• _Task to complete_
After locating "pink arrow: (244, 137) -> (151, 104), moved" in the listing below, copy that line and each one after it exactly, ending with the line that has "green hexagon: (987, 328)".

::: Data section

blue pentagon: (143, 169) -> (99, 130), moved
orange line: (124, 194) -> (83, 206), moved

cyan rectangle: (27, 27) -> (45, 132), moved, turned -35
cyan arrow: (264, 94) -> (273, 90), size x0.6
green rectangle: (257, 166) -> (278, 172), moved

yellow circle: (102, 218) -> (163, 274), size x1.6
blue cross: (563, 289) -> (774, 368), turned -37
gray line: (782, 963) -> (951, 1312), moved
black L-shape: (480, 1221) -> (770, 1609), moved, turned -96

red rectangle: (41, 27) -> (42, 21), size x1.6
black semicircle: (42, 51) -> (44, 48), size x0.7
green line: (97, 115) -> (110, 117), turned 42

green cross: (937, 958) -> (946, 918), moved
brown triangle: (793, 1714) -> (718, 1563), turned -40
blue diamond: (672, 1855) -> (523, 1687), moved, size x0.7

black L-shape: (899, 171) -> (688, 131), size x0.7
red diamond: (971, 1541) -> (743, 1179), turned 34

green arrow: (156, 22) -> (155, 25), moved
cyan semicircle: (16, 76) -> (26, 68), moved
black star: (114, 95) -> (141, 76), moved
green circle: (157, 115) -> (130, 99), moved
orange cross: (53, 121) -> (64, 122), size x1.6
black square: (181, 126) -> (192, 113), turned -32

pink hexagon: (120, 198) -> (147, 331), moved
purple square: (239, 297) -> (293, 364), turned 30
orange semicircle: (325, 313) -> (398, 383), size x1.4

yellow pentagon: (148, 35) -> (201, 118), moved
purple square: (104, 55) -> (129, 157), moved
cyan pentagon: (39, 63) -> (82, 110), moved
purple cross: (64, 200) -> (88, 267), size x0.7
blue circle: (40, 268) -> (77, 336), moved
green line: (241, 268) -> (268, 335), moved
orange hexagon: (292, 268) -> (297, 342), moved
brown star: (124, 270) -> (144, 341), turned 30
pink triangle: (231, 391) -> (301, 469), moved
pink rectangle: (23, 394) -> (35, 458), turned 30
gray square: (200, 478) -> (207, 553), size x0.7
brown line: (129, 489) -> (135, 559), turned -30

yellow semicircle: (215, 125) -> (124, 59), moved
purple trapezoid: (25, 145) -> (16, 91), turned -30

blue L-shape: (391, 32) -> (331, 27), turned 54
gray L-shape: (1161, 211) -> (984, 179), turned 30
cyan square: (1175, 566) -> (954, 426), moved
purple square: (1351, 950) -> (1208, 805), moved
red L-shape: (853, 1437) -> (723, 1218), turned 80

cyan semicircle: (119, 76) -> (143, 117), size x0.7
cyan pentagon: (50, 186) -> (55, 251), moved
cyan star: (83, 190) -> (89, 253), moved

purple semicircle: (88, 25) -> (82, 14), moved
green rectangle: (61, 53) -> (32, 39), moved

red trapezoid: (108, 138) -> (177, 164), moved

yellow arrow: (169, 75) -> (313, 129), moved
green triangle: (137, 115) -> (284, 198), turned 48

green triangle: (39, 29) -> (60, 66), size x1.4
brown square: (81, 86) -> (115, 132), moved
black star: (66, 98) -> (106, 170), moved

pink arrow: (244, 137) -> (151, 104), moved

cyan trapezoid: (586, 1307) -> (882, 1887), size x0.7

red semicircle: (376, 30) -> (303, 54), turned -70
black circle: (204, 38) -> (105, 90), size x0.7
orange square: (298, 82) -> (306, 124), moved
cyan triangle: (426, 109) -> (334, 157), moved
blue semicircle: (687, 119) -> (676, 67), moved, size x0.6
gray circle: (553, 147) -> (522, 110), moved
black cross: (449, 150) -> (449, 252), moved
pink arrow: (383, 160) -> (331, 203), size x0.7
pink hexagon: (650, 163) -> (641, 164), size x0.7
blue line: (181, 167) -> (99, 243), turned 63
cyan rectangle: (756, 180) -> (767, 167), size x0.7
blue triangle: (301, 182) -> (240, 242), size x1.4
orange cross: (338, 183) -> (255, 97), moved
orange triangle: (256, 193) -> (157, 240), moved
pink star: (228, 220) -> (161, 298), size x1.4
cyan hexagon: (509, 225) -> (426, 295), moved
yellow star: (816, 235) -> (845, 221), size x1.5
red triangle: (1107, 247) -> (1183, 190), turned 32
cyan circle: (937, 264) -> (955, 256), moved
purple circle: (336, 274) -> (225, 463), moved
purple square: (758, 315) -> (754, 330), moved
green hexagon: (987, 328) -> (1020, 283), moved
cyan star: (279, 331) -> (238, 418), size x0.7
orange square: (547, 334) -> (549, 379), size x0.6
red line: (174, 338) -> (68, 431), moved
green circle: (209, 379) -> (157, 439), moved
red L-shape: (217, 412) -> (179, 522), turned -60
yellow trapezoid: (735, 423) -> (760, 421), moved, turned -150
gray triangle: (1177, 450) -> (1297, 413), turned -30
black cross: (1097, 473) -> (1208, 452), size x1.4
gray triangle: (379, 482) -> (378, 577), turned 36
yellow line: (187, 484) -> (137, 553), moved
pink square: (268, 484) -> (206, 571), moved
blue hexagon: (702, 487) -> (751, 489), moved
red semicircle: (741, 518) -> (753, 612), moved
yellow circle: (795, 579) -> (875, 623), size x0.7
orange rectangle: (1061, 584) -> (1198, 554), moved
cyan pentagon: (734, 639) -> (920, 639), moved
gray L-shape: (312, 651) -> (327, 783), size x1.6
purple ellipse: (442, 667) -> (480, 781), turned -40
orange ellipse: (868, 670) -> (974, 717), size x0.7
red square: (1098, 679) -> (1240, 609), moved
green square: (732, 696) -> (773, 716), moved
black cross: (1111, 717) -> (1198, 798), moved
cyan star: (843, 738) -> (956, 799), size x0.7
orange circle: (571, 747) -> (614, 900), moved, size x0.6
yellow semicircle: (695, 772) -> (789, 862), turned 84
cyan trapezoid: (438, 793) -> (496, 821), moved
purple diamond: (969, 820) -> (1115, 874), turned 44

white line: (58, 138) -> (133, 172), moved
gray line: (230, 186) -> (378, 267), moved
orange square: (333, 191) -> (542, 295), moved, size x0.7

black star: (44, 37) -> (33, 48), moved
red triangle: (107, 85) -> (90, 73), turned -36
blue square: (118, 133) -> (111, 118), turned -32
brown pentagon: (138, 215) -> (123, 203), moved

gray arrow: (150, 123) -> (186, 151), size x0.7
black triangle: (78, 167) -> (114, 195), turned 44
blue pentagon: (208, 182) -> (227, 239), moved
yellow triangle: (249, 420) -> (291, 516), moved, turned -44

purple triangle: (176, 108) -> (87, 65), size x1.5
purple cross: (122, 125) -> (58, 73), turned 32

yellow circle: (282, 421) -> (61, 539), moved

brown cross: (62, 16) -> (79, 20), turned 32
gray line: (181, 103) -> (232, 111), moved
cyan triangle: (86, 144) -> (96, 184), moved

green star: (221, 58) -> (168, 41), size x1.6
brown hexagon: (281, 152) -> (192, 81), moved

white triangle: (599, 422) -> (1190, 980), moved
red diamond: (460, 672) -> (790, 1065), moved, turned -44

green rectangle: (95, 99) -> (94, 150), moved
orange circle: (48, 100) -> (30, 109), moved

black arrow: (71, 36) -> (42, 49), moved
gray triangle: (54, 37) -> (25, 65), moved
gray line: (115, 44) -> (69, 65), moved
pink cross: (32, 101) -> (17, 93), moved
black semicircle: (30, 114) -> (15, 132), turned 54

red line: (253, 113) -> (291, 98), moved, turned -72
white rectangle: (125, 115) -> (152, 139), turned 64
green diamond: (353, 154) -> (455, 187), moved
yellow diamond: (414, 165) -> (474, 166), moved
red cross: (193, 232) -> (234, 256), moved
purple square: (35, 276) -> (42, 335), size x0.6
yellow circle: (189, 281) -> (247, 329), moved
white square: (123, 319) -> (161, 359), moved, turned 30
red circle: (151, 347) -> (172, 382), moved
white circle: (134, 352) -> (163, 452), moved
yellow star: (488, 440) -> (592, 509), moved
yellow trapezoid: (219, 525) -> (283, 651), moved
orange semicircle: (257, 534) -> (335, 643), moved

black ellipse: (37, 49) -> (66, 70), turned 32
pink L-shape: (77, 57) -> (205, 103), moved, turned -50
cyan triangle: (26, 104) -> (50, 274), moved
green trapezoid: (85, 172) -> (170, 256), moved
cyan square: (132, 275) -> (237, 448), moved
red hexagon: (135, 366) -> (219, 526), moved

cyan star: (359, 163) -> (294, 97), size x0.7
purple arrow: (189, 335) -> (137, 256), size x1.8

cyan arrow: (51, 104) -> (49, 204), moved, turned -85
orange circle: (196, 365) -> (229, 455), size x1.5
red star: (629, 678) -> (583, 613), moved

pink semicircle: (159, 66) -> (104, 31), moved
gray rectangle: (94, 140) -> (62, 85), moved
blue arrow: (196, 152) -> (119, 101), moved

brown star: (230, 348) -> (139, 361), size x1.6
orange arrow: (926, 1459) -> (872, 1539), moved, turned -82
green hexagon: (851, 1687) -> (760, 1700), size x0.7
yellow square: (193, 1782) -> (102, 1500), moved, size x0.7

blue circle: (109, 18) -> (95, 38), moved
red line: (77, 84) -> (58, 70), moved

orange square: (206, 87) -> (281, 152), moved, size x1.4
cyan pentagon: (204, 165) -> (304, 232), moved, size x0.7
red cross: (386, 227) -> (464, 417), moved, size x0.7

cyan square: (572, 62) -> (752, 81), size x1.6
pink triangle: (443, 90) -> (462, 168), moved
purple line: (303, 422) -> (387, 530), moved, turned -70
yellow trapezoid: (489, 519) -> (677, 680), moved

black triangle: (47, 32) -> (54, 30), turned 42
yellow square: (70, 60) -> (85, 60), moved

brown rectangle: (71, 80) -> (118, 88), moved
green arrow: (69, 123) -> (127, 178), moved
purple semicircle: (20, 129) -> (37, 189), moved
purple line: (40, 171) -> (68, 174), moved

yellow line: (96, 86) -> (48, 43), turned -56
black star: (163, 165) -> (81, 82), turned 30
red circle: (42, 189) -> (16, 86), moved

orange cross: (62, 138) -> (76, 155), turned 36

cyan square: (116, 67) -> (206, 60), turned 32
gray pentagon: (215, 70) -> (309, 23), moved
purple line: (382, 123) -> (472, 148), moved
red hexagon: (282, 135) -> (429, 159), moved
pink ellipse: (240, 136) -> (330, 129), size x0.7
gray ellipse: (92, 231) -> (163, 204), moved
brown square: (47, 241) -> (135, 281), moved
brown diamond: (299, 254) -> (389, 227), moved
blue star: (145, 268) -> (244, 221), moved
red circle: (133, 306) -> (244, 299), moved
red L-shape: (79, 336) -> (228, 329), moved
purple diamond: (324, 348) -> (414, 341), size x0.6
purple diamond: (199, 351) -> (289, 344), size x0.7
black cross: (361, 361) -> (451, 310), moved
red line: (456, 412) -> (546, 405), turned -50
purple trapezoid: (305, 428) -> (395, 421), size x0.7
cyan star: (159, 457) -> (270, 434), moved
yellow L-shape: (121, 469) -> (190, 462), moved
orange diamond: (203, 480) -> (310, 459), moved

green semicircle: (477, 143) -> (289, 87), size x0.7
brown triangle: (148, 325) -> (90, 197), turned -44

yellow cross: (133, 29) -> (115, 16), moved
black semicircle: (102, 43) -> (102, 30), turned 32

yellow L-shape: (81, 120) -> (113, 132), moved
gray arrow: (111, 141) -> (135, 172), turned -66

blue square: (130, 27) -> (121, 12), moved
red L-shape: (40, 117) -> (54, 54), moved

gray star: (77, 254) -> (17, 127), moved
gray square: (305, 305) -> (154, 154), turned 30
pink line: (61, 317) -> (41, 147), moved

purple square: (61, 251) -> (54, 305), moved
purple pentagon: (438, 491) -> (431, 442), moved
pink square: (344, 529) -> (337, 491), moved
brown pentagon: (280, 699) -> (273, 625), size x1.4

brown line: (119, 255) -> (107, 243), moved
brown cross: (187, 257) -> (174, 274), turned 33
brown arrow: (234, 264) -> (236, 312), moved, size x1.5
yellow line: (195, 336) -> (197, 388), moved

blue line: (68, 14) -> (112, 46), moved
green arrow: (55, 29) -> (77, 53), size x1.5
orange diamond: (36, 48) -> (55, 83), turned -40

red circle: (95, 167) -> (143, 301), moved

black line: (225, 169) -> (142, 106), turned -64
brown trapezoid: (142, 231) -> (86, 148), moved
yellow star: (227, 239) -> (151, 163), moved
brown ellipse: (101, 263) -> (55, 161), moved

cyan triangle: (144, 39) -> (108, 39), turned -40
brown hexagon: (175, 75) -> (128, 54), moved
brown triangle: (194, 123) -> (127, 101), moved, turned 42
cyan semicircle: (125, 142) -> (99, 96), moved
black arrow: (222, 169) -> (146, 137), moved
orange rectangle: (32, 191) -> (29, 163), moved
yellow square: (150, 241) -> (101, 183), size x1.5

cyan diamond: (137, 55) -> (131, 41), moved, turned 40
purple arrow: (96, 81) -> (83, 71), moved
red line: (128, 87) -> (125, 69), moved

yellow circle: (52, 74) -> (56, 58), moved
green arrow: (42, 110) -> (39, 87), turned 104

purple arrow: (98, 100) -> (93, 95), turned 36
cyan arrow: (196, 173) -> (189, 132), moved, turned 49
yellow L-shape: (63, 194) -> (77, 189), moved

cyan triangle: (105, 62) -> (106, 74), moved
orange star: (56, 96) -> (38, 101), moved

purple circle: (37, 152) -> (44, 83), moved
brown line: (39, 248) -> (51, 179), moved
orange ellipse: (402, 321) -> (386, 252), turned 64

::::::

• _Result_
pink arrow: (244, 137) -> (151, 104), moved

cyan trapezoid: (586, 1307) -> (882, 1887), size x0.7

red semicircle: (376, 30) -> (303, 54), turned -70
black circle: (204, 38) -> (105, 90), size x0.7
orange square: (298, 82) -> (306, 124), moved
cyan triangle: (426, 109) -> (334, 157), moved
blue semicircle: (687, 119) -> (676, 67), moved, size x0.6
gray circle: (553, 147) -> (522, 110), moved
black cross: (449, 150) -> (449, 252), moved
pink arrow: (383, 160) -> (331, 203), size x0.7
pink hexagon: (650, 163) -> (641, 164), size x0.7
blue line: (181, 167) -> (99, 243), turned 63
cyan rectangle: (756, 180) -> (767, 167), size x0.7
blue triangle: (301, 182) -> (240, 242), size x1.4
orange cross: (338, 183) -> (255, 97), moved
orange triangle: (256, 193) -> (157, 240), moved
pink star: (228, 220) -> (161, 298), size x1.4
cyan hexagon: (509, 225) -> (426, 295), moved
yellow star: (816, 235) -> (845, 221), size x1.5
red triangle: (1107, 247) -> (1183, 190), turned 32
cyan circle: (937, 264) -> (955, 256), moved
purple circle: (336, 274) -> (225, 463), moved
purple square: (758, 315) -> (754, 330), moved
green hexagon: (987, 328) -> (1020, 283), moved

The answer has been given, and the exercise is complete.